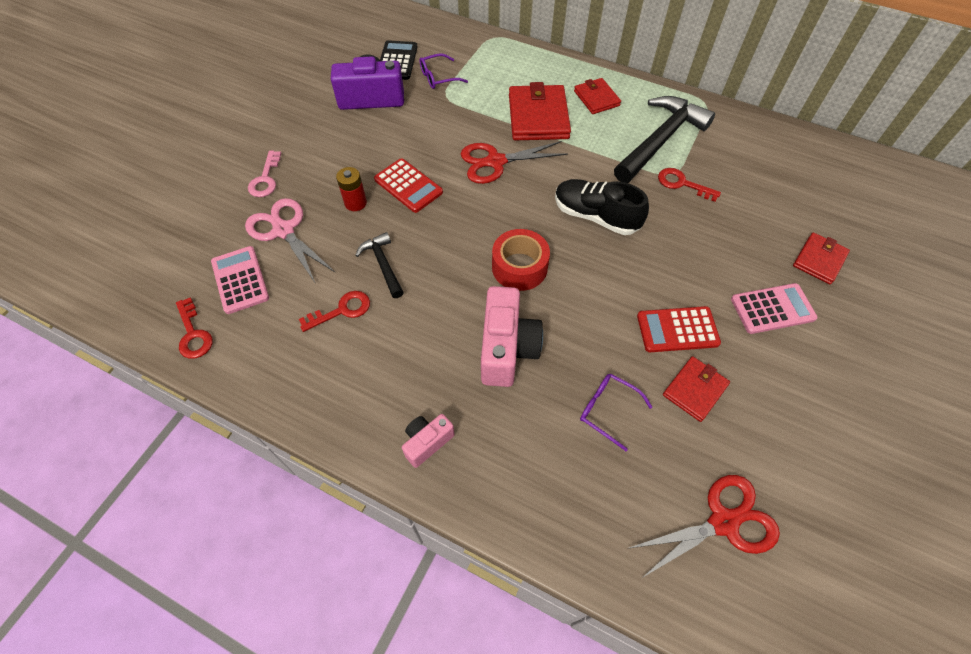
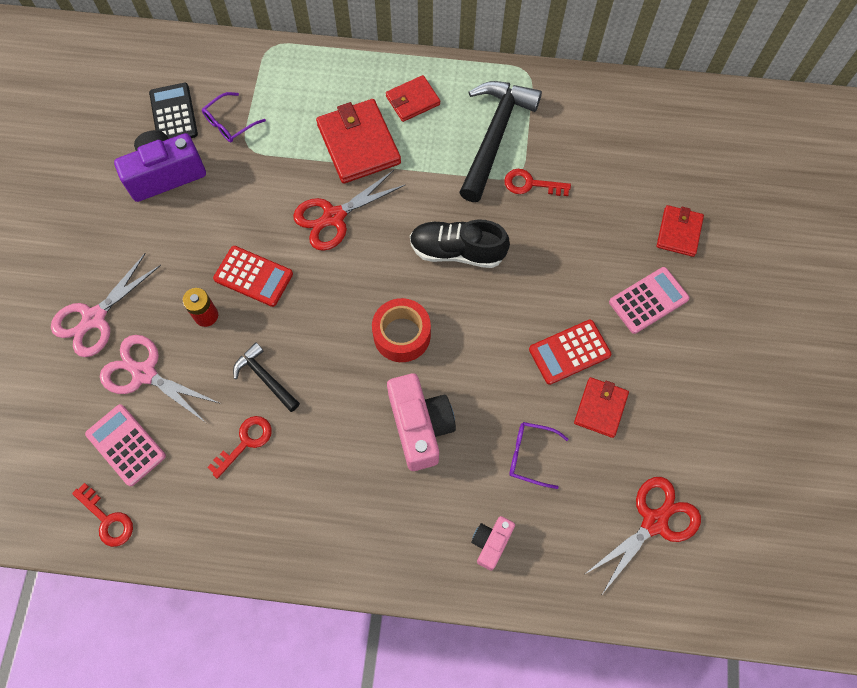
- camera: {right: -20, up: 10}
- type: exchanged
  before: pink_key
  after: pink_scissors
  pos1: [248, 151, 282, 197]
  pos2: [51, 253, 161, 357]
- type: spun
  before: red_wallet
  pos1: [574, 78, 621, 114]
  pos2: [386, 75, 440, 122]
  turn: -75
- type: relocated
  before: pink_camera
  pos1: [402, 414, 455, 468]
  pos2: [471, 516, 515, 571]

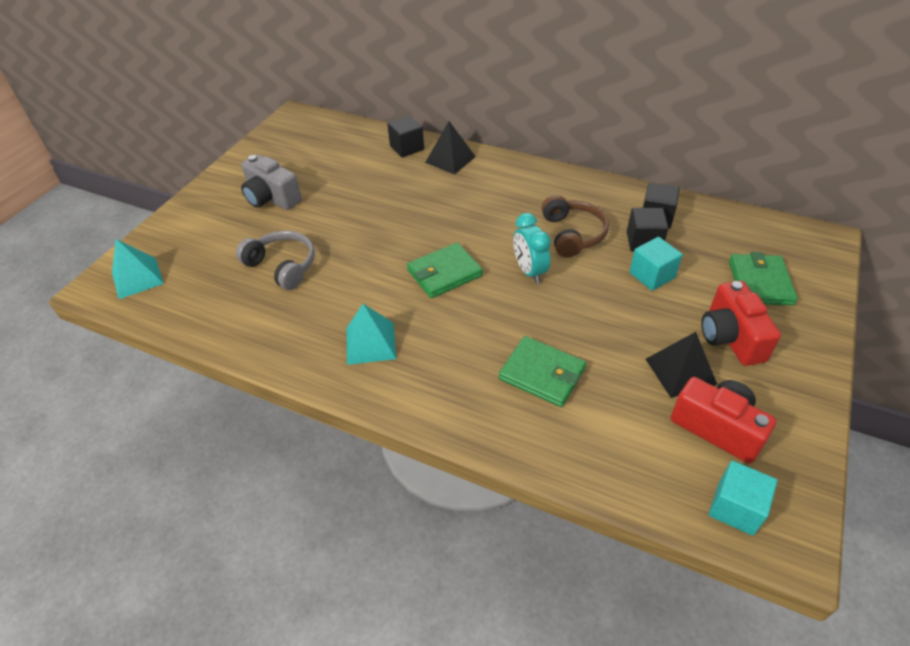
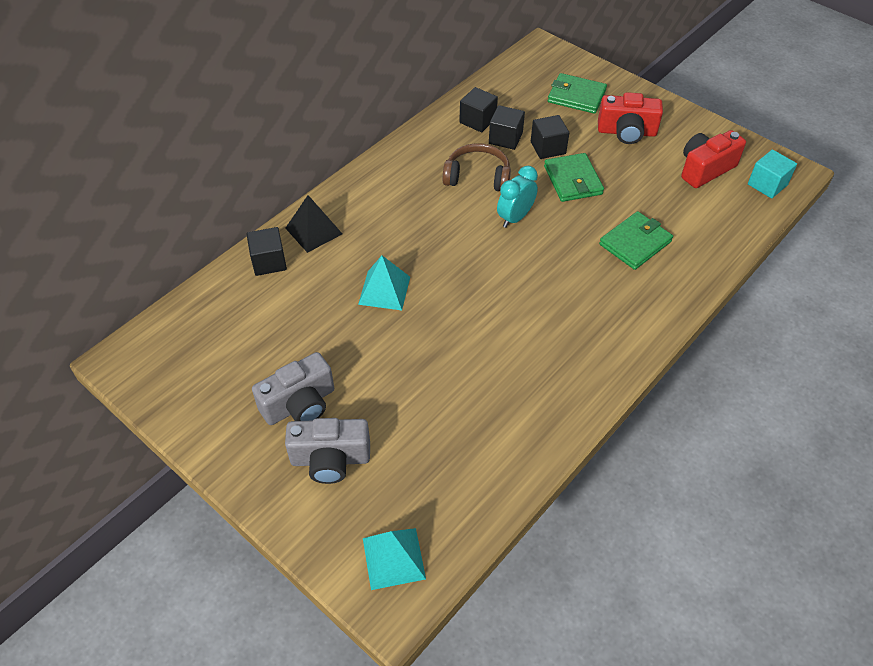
- camera: {right: -75, up: 5}
- type: appeared
  after: grey_camera
  pos2: [285, 418, 370, 484]
- type: relocated
  before: turquoise_pyramid
  pos1: [346, 304, 396, 365]
  pos2: [358, 256, 410, 310]
- type: spun
  before: turquoise_clock
  pos1: [514, 213, 551, 284]
  pos2: [497, 166, 538, 228]
  turn: 135
- type: colour
  before: turquoise_cube
  after: black_cube
  pos1: [629, 237, 683, 291]
  pos2: [531, 115, 569, 159]
- type: relocated
  before: green_wallet
  pos1: [407, 242, 483, 298]
  pos2: [544, 153, 604, 202]
- type: missing
  before: grey_headphones
  pos1: [236, 231, 315, 290]
- type: missing
  before: black_pyramid
  pos1: [646, 332, 717, 398]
※
## PROBLEM REQUIREMENTS
Only the lines from the one that contains "pos1: [574, 78, 621, 114]" through the last line of the records may appear in the answer, retyped exactly and with no pictures.

## TASK ANSWER
  pos1: [574, 78, 621, 114]
  pos2: [386, 75, 440, 122]
  turn: -75
- type: relocated
  before: pink_camera
  pos1: [402, 414, 455, 468]
  pos2: [471, 516, 515, 571]

- camera: {right: -75, up: 5}
- type: appeared
  after: grey_camera
  pos2: [285, 418, 370, 484]
- type: relocated
  before: turquoise_pyramid
  pos1: [346, 304, 396, 365]
  pos2: [358, 256, 410, 310]
- type: spun
  before: turquoise_clock
  pos1: [514, 213, 551, 284]
  pos2: [497, 166, 538, 228]
  turn: 135
- type: colour
  before: turquoise_cube
  after: black_cube
  pos1: [629, 237, 683, 291]
  pos2: [531, 115, 569, 159]
- type: relocated
  before: green_wallet
  pos1: [407, 242, 483, 298]
  pos2: [544, 153, 604, 202]
- type: missing
  before: grey_headphones
  pos1: [236, 231, 315, 290]
- type: missing
  before: black_pyramid
  pos1: [646, 332, 717, 398]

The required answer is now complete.